■ **Data for this task**:

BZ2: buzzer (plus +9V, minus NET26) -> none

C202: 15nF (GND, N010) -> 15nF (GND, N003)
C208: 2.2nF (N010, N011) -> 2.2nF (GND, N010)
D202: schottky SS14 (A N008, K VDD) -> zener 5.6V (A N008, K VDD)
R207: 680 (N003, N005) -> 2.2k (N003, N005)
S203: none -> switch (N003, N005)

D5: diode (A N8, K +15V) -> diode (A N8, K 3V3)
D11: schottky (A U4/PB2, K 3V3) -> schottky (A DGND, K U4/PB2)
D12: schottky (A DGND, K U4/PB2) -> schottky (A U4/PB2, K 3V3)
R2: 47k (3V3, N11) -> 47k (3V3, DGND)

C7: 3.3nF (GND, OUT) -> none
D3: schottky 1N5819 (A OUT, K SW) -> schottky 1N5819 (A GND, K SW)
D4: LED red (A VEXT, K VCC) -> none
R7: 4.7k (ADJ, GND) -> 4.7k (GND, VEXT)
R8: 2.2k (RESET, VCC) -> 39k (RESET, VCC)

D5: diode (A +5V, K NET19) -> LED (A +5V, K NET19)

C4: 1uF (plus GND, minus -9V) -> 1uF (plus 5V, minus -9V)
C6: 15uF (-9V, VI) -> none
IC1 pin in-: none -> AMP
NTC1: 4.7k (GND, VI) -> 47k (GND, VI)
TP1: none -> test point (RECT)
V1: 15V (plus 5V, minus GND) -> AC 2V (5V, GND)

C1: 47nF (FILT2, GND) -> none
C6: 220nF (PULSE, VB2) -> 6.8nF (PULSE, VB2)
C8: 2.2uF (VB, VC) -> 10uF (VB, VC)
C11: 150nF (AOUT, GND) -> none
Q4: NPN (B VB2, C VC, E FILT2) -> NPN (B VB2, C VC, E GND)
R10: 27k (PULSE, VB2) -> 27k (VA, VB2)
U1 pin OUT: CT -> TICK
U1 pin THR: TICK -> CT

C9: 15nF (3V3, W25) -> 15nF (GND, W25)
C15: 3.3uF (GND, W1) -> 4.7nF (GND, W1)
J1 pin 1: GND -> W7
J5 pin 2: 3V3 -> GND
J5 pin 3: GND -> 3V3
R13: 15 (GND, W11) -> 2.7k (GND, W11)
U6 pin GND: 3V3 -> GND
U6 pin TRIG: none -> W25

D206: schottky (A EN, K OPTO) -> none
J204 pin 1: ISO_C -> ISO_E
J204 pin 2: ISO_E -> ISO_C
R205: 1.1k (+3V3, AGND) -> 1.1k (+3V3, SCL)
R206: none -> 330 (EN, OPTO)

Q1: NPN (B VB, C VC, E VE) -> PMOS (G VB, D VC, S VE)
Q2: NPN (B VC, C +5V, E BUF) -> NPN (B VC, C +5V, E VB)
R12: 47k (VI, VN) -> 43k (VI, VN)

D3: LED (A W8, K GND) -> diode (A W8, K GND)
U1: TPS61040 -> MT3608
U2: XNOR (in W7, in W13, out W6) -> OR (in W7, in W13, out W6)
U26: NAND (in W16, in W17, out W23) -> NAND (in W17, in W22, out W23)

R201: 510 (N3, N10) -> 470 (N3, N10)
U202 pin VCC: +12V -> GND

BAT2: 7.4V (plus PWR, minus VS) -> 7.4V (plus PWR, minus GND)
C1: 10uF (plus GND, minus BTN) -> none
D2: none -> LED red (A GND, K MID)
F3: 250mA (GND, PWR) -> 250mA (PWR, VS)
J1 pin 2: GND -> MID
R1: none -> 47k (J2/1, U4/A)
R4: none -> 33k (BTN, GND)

■ **Task objective**: Without changing a single character, repeat each record.

■ **Solution**:
BZ2: buzzer (plus +9V, minus NET26) -> none

C202: 15nF (GND, N010) -> 15nF (GND, N003)
C208: 2.2nF (N010, N011) -> 2.2nF (GND, N010)
D202: schottky SS14 (A N008, K VDD) -> zener 5.6V (A N008, K VDD)
R207: 680 (N003, N005) -> 2.2k (N003, N005)
S203: none -> switch (N003, N005)

D5: diode (A N8, K +15V) -> diode (A N8, K 3V3)
D11: schottky (A U4/PB2, K 3V3) -> schottky (A DGND, K U4/PB2)
D12: schottky (A DGND, K U4/PB2) -> schottky (A U4/PB2, K 3V3)
R2: 47k (3V3, N11) -> 47k (3V3, DGND)

C7: 3.3nF (GND, OUT) -> none
D3: schottky 1N5819 (A OUT, K SW) -> schottky 1N5819 (A GND, K SW)
D4: LED red (A VEXT, K VCC) -> none
R7: 4.7k (ADJ, GND) -> 4.7k (GND, VEXT)
R8: 2.2k (RESET, VCC) -> 39k (RESET, VCC)

D5: diode (A +5V, K NET19) -> LED (A +5V, K NET19)

C4: 1uF (plus GND, minus -9V) -> 1uF (plus 5V, minus -9V)
C6: 15uF (-9V, VI) -> none
IC1 pin in-: none -> AMP
NTC1: 4.7k (GND, VI) -> 47k (GND, VI)
TP1: none -> test point (RECT)
V1: 15V (plus 5V, minus GND) -> AC 2V (5V, GND)

C1: 47nF (FILT2, GND) -> none
C6: 220nF (PULSE, VB2) -> 6.8nF (PULSE, VB2)
C8: 2.2uF (VB, VC) -> 10uF (VB, VC)
C11: 150nF (AOUT, GND) -> none
Q4: NPN (B VB2, C VC, E FILT2) -> NPN (B VB2, C VC, E GND)
R10: 27k (PULSE, VB2) -> 27k (VA, VB2)
U1 pin OUT: CT -> TICK
U1 pin THR: TICK -> CT

C9: 15nF (3V3, W25) -> 15nF (GND, W25)
C15: 3.3uF (GND, W1) -> 4.7nF (GND, W1)
J1 pin 1: GND -> W7
J5 pin 2: 3V3 -> GND
J5 pin 3: GND -> 3V3
R13: 15 (GND, W11) -> 2.7k (GND, W11)
U6 pin GND: 3V3 -> GND
U6 pin TRIG: none -> W25

D206: schottky (A EN, K OPTO) -> none
J204 pin 1: ISO_C -> ISO_E
J204 pin 2: ISO_E -> ISO_C
R205: 1.1k (+3V3, AGND) -> 1.1k (+3V3, SCL)
R206: none -> 330 (EN, OPTO)

Q1: NPN (B VB, C VC, E VE) -> PMOS (G VB, D VC, S VE)
Q2: NPN (B VC, C +5V, E BUF) -> NPN (B VC, C +5V, E VB)
R12: 47k (VI, VN) -> 43k (VI, VN)

D3: LED (A W8, K GND) -> diode (A W8, K GND)
U1: TPS61040 -> MT3608
U2: XNOR (in W7, in W13, out W6) -> OR (in W7, in W13, out W6)
U26: NAND (in W16, in W17, out W23) -> NAND (in W17, in W22, out W23)

R201: 510 (N3, N10) -> 470 (N3, N10)
U202 pin VCC: +12V -> GND

BAT2: 7.4V (plus PWR, minus VS) -> 7.4V (plus PWR, minus GND)
C1: 10uF (plus GND, minus BTN) -> none
D2: none -> LED red (A GND, K MID)
F3: 250mA (GND, PWR) -> 250mA (PWR, VS)
J1 pin 2: GND -> MID
R1: none -> 47k (J2/1, U4/A)
R4: none -> 33k (BTN, GND)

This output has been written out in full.